WHAT TO DO
Exact copies of the lines from the one holding "yellow duck: 2 -> 3" through the last line of the entries below are to be printed, with pictures omitted.

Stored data
-------

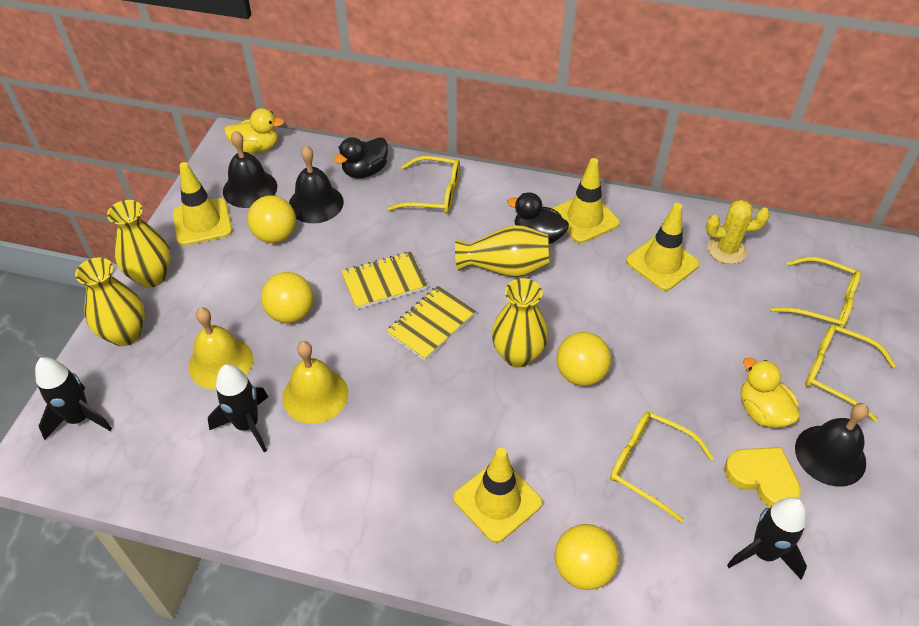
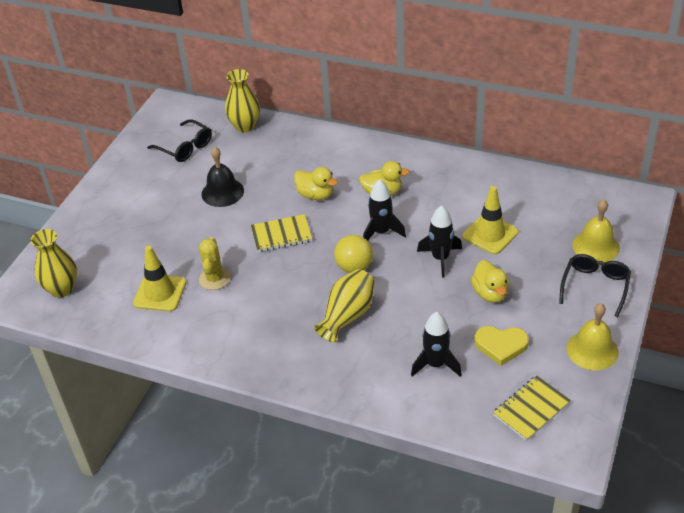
black bell: 3 -> 1
black duck: 2 -> 0
black glasses: 0 -> 2
yellow ball: 4 -> 1
yellow duck: 2 -> 3
yellow glasses: 4 -> 0
yellow traffic cone: 4 -> 2
yellow vase: 4 -> 3

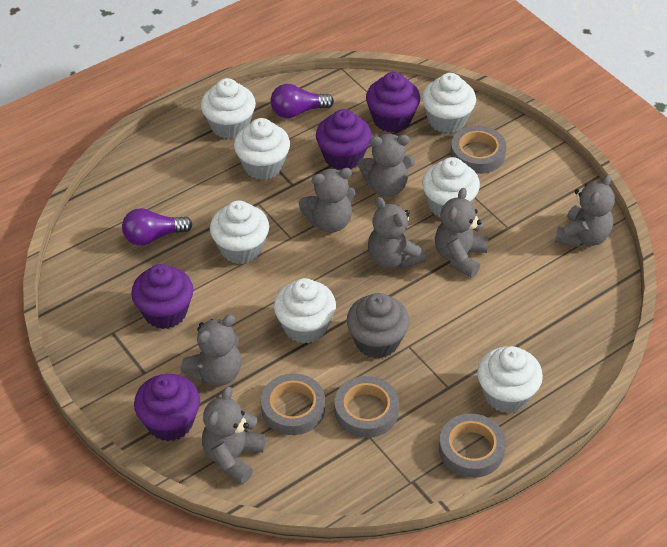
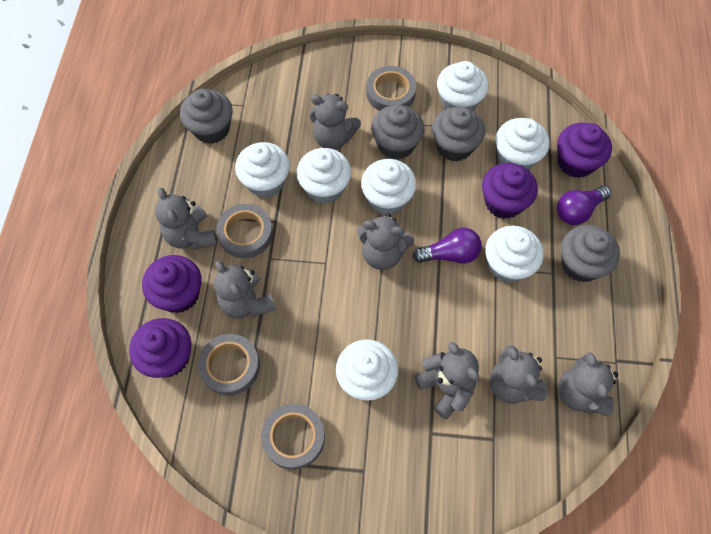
grey cupcake: 1 -> 4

-------

RESPONSE AREA
yellow duck: 2 -> 3
yellow glasses: 4 -> 0
yellow traffic cone: 4 -> 2
yellow vase: 4 -> 3

grey cupcake: 1 -> 4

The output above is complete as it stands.